TASK TO COMPLETE
Output each record below exactly, leaving any picture out of the copy.

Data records
Start of Block

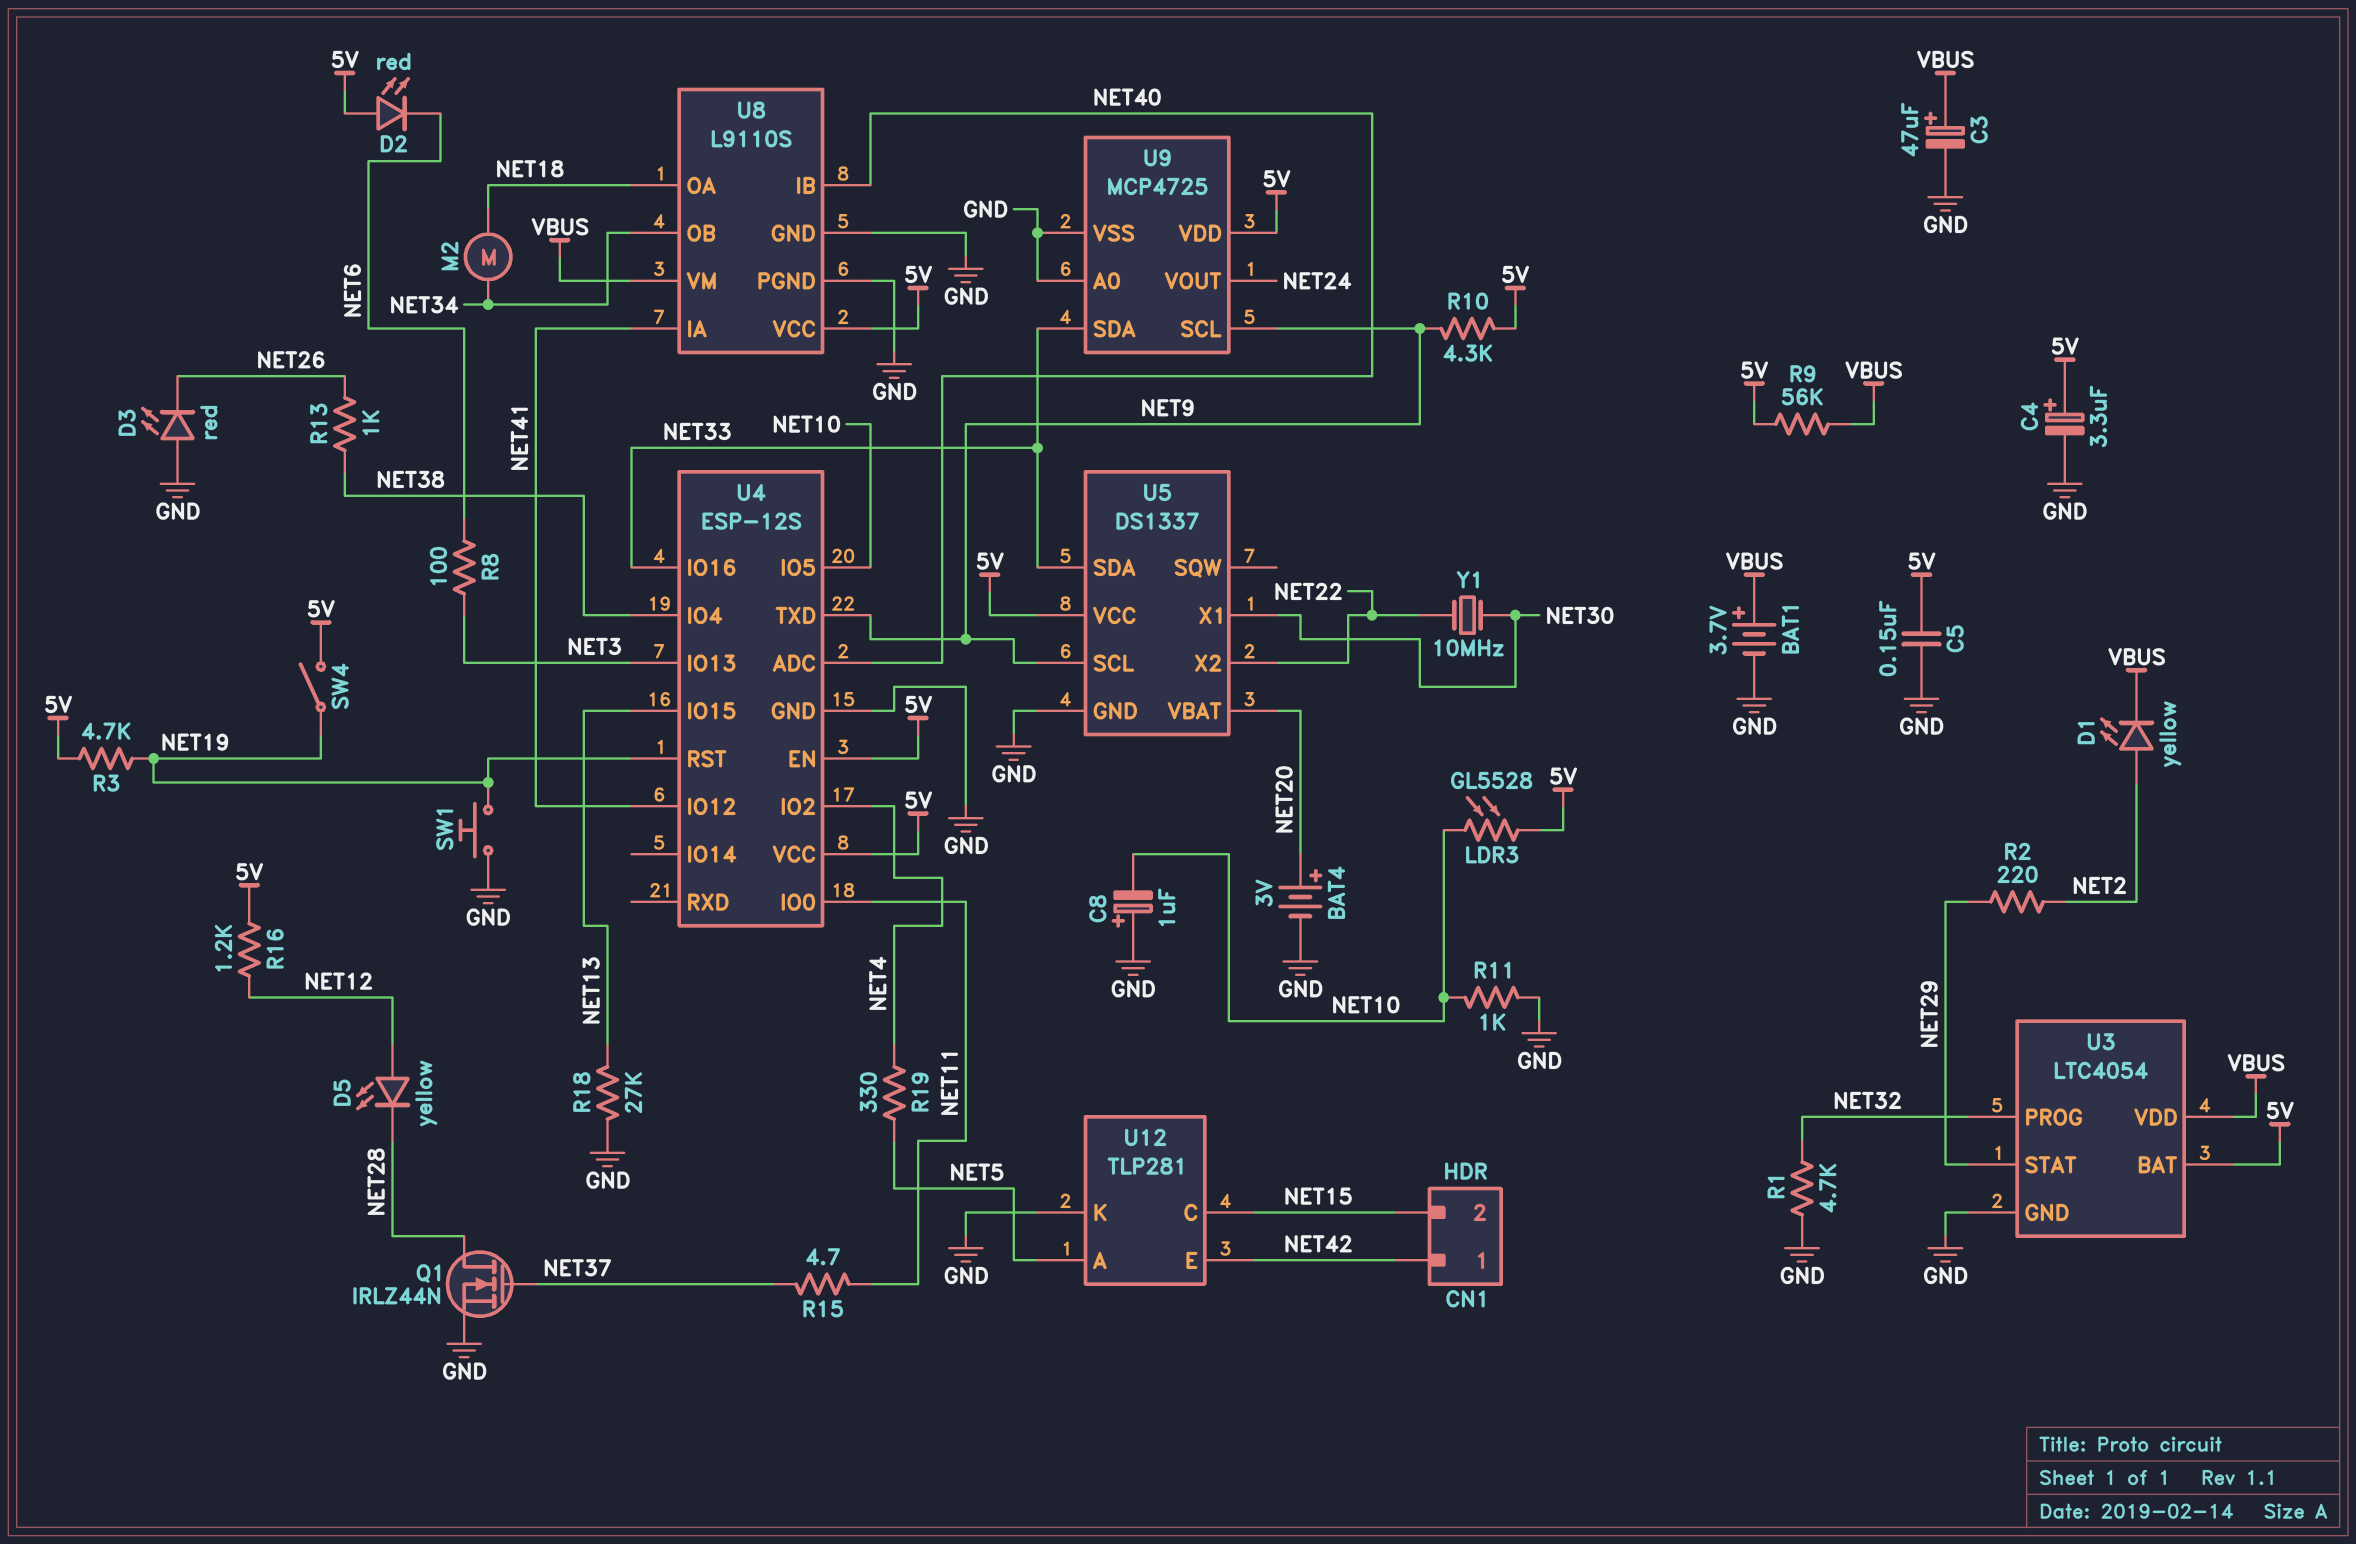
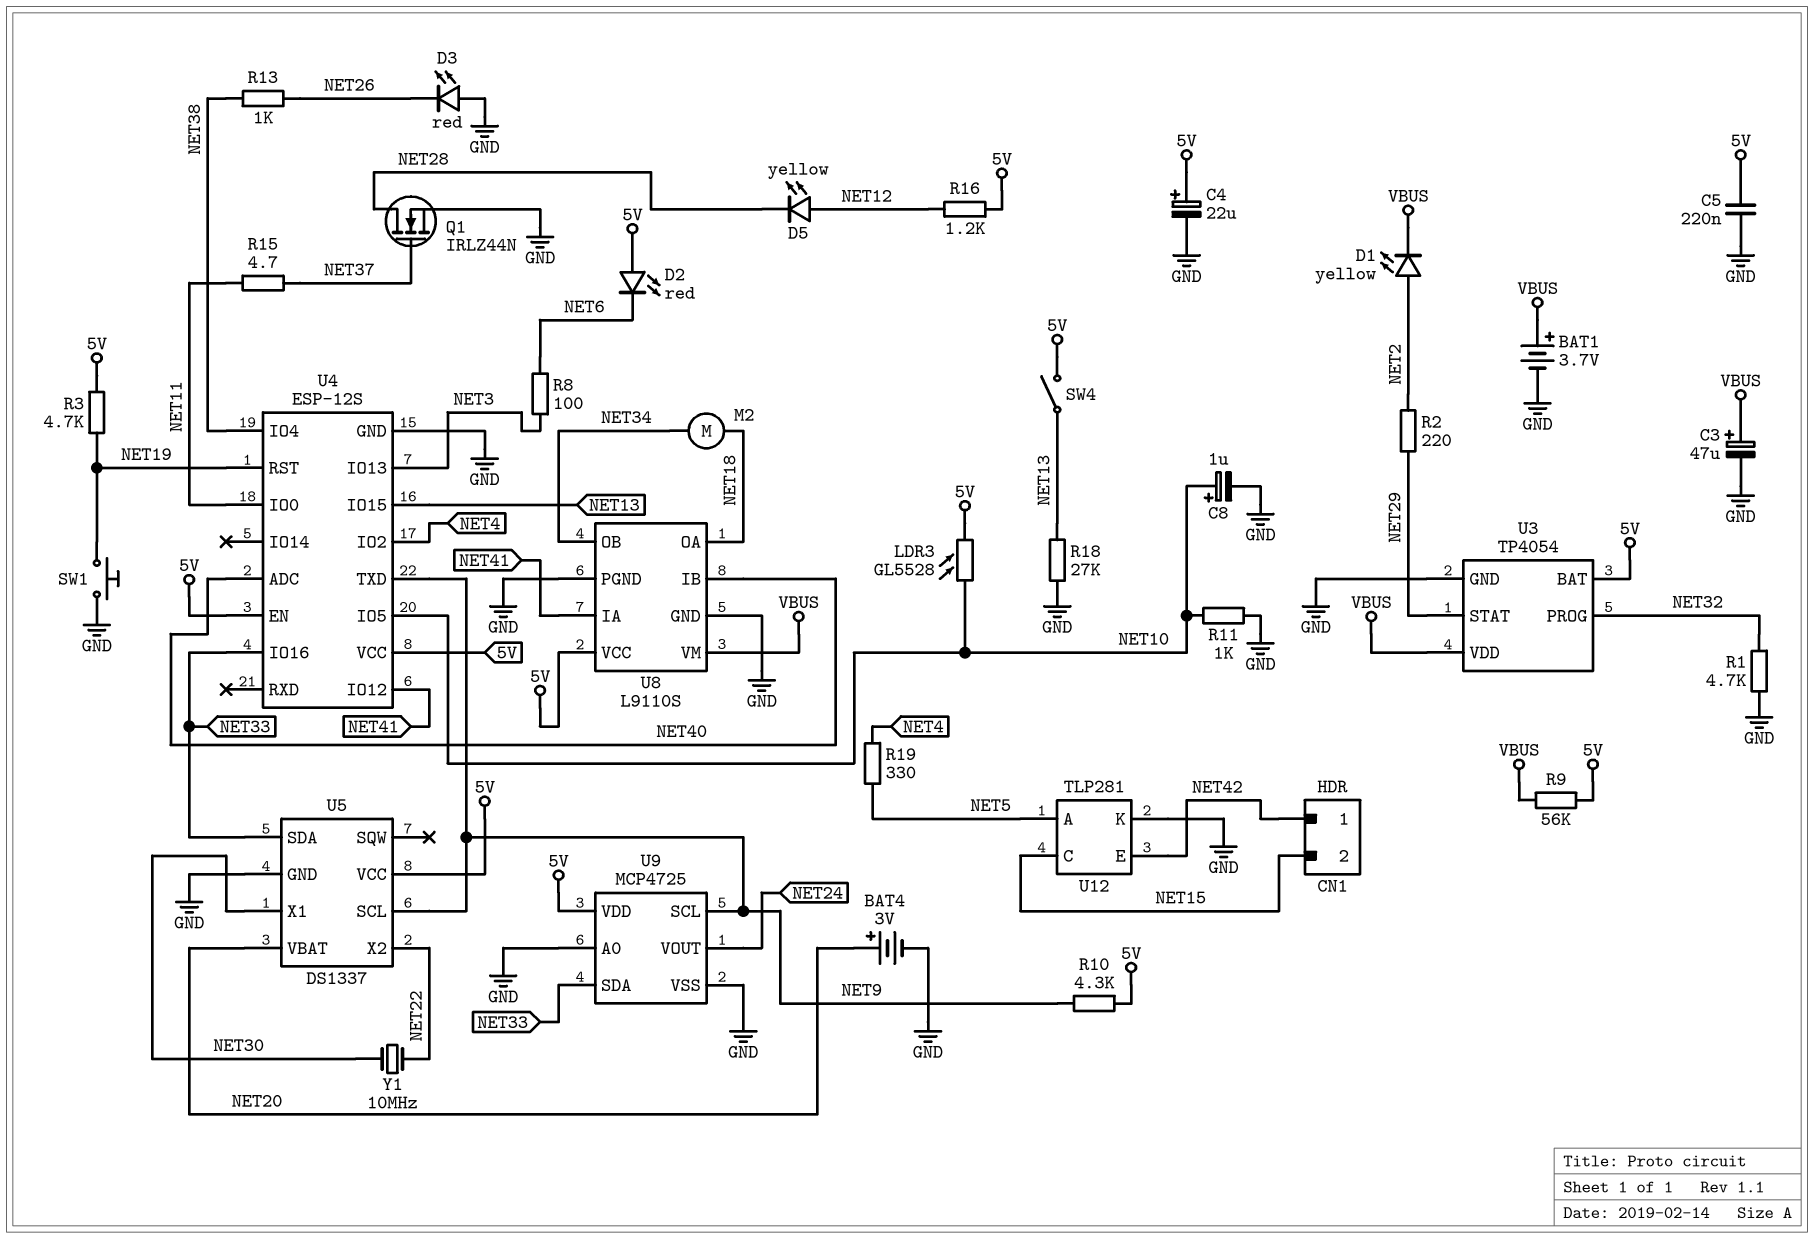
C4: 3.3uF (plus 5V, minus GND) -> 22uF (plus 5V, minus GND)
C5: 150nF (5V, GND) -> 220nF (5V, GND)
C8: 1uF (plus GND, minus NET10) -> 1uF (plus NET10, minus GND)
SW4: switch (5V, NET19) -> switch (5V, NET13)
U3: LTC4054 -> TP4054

End of Block

RESULT OF THIS EXERCISE
C4: 3.3uF (plus 5V, minus GND) -> 22uF (plus 5V, minus GND)
C5: 150nF (5V, GND) -> 220nF (5V, GND)
C8: 1uF (plus GND, minus NET10) -> 1uF (plus NET10, minus GND)
SW4: switch (5V, NET19) -> switch (5V, NET13)
U3: LTC4054 -> TP4054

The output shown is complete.